▸ About this exercise: One line at a time, check the entries below for the word "green", and copy each line that has it.

▸ Raw data:
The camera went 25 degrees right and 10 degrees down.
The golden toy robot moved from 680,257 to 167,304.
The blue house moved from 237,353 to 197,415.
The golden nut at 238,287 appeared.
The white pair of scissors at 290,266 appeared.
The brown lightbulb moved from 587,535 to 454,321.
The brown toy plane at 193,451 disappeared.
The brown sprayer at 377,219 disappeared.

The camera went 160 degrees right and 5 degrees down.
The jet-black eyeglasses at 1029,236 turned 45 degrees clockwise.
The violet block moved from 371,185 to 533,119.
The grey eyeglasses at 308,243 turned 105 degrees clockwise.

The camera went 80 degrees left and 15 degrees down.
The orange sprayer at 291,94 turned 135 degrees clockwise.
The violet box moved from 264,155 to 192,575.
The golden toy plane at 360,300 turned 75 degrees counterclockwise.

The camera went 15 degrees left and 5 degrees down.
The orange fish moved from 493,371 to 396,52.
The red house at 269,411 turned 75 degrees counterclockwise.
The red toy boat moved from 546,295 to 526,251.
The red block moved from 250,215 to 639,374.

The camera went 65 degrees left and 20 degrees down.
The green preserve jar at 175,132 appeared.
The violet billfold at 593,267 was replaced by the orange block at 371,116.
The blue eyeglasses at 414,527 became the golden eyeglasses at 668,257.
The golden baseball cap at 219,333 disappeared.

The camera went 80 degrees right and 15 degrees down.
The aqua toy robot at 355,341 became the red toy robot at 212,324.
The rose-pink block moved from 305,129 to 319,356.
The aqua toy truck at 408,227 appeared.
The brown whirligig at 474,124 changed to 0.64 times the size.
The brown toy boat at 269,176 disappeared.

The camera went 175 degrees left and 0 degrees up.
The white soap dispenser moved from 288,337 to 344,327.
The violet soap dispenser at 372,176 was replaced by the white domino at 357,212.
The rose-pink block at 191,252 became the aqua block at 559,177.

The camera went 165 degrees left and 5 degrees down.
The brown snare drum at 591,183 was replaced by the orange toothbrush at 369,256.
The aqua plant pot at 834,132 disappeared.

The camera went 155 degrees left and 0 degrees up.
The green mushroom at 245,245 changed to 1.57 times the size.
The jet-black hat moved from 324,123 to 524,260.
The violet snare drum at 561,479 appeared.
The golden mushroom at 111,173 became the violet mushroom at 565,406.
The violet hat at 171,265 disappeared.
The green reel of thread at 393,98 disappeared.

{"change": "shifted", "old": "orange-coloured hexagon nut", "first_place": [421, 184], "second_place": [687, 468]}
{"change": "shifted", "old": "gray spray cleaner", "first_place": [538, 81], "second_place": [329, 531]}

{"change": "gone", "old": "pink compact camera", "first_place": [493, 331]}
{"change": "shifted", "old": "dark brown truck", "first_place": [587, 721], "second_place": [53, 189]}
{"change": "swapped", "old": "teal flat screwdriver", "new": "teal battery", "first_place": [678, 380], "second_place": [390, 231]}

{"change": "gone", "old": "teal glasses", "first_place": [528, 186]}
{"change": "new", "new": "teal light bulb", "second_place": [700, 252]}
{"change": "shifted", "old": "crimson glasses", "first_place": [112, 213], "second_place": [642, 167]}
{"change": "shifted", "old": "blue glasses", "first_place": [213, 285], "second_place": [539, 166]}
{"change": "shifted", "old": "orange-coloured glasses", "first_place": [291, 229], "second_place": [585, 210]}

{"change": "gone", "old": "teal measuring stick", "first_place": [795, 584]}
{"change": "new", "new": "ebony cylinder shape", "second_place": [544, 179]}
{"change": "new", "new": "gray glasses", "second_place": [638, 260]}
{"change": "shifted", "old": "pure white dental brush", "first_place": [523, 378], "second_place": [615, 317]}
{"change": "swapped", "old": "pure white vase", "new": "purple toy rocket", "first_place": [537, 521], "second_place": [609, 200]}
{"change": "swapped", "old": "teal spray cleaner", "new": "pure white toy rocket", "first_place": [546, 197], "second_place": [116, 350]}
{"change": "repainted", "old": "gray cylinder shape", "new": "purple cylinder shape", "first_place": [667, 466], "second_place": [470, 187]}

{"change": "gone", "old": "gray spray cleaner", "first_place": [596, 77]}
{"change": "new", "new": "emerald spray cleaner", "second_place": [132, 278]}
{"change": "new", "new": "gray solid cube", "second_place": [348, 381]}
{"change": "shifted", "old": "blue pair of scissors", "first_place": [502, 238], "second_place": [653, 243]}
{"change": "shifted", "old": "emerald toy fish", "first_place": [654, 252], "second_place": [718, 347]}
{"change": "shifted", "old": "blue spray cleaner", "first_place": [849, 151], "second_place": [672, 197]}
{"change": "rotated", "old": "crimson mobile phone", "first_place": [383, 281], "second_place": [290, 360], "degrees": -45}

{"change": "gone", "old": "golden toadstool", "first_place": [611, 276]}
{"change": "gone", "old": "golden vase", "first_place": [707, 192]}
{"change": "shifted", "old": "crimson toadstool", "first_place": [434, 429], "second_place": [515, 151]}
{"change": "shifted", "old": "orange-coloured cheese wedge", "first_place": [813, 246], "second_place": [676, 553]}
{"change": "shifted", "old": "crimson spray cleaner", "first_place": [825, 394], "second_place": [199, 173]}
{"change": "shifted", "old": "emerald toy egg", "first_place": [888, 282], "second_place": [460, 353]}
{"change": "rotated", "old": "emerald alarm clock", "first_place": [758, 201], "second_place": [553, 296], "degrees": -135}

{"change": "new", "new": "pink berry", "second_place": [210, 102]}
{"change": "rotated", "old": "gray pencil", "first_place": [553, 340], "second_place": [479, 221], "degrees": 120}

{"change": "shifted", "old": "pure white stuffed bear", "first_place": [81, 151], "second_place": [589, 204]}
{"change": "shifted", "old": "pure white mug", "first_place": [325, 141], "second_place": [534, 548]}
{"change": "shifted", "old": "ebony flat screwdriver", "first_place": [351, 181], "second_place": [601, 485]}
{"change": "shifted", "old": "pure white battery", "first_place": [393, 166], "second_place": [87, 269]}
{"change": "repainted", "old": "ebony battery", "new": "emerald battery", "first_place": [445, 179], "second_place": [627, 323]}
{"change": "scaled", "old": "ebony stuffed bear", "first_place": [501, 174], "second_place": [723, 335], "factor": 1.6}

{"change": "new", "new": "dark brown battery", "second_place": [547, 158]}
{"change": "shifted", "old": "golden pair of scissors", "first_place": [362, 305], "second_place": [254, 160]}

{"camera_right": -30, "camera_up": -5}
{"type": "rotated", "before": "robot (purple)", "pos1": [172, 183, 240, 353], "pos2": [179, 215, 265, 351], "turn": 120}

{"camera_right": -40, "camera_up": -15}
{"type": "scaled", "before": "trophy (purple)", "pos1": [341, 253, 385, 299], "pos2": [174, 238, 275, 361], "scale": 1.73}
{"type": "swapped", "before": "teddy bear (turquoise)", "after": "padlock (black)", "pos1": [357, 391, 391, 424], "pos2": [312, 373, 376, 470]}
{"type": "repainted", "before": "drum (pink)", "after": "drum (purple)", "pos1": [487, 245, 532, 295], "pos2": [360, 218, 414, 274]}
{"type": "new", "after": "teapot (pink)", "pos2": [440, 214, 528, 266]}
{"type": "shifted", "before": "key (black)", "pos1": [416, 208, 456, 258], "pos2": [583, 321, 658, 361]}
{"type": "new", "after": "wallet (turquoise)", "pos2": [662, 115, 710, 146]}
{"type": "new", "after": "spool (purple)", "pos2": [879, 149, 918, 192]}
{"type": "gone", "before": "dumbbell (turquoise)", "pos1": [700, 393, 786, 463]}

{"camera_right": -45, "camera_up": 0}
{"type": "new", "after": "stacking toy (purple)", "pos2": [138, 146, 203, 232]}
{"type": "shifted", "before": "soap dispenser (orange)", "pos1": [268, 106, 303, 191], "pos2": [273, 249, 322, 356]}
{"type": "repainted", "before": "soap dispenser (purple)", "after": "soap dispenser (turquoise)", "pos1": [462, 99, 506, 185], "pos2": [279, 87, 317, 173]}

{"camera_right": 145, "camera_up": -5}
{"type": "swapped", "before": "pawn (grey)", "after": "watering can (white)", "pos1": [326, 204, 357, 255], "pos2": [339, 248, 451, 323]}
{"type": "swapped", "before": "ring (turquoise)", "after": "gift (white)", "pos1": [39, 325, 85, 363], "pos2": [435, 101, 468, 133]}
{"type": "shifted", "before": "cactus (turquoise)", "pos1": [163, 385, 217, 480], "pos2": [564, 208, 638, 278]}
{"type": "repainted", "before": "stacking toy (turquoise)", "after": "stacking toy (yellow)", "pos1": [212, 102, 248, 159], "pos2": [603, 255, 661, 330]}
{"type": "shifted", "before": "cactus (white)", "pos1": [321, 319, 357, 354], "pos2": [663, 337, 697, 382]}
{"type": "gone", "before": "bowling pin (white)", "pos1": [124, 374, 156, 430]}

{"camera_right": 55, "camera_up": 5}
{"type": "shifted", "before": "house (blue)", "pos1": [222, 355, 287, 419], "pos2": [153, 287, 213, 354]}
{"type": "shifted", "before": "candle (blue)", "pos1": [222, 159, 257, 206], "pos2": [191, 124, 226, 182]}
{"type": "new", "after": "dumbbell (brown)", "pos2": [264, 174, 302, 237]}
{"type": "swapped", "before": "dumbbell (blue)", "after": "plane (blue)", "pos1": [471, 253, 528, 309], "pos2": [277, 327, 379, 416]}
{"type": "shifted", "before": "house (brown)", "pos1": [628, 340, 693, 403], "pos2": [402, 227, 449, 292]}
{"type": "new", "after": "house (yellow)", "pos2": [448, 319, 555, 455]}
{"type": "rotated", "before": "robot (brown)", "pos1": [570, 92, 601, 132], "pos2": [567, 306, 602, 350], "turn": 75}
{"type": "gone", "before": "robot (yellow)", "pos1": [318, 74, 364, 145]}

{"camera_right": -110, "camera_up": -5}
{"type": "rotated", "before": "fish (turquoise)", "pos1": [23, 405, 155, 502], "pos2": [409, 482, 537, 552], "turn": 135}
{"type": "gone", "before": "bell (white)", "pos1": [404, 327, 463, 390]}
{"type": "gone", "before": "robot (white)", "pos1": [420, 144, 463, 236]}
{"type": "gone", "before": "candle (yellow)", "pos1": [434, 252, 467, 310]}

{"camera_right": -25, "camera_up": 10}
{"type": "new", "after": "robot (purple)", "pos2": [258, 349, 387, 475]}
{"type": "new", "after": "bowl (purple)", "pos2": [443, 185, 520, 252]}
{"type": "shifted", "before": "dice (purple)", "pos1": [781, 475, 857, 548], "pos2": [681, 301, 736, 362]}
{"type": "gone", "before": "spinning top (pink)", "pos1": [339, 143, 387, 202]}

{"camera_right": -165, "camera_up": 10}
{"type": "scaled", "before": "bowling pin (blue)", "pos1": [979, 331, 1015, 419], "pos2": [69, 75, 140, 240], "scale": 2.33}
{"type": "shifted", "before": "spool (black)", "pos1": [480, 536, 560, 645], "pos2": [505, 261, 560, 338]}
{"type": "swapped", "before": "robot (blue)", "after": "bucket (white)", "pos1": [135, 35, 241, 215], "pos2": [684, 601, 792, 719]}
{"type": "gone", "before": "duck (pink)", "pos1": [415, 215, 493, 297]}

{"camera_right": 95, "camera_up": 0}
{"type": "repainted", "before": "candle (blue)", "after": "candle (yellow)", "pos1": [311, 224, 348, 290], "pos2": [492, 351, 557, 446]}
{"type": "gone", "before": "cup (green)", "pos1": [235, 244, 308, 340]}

▸ Output below:
The green preserve jar at 175,132 appeared.
The green mushroom at 245,245 changed to 1.57 times the size.
The green reel of thread at 393,98 disappeared.
{"type": "gone", "before": "cup (green)", "pos1": [235, 244, 308, 340]}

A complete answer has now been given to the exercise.